=== Image change detection data ===
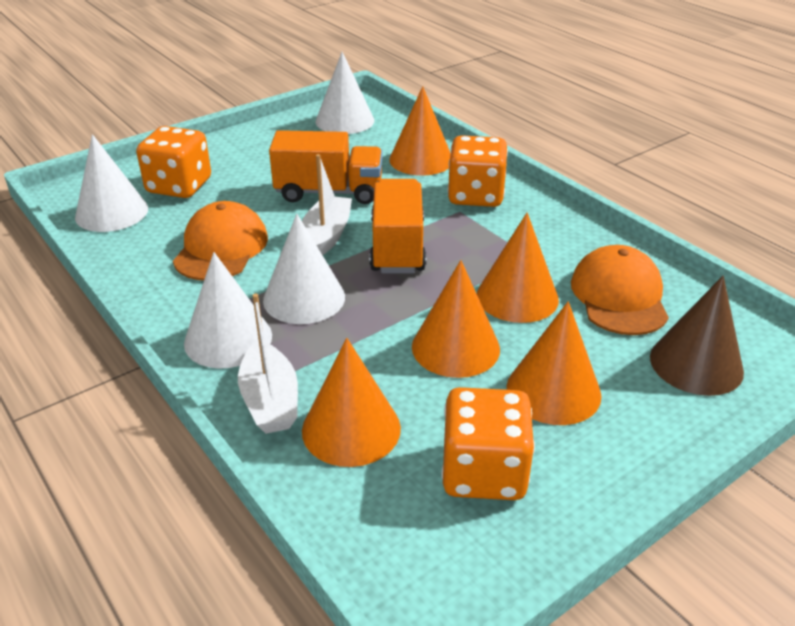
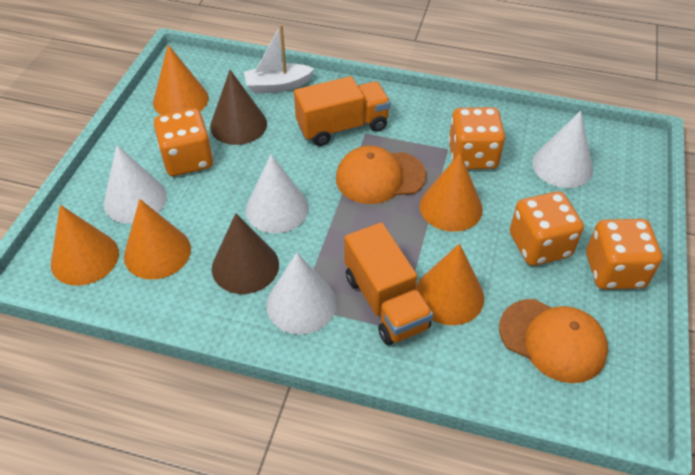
brown cone: 1 -> 2
orange dice: 3 -> 4
white boat: 2 -> 1

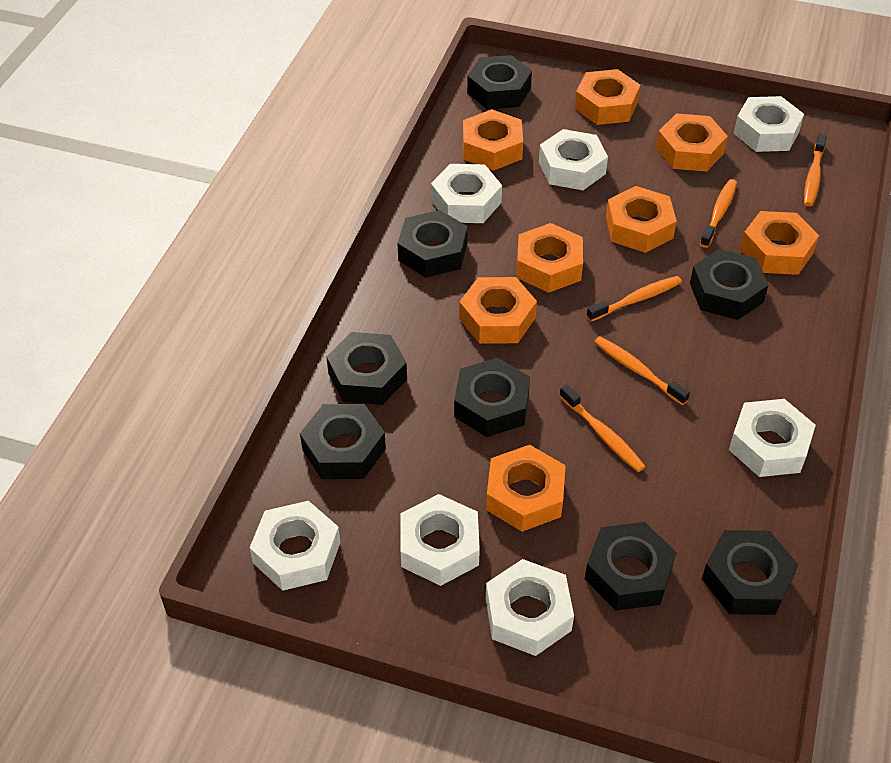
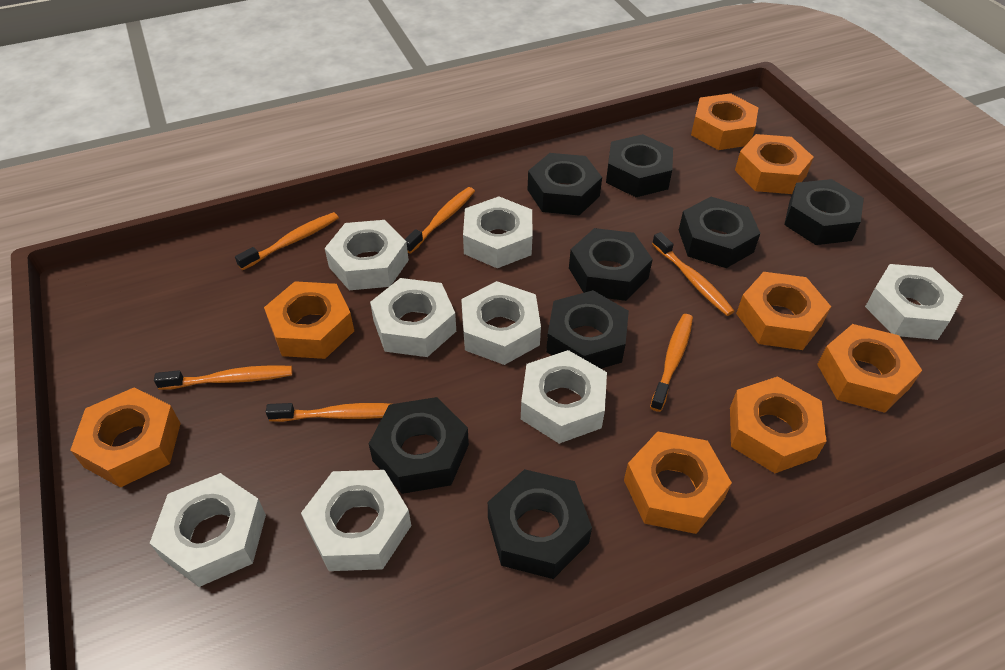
orange toothbrush: 5 -> 6
white nut: 7 -> 8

=== PROBLEM DESCRIPTION ===
Because the pictures are not wanted, retype every record exactly without them.

=== SOLUTION TO THIS TASK ===
brown cone: 1 -> 2
orange dice: 3 -> 4
white boat: 2 -> 1

orange toothbrush: 5 -> 6
white nut: 7 -> 8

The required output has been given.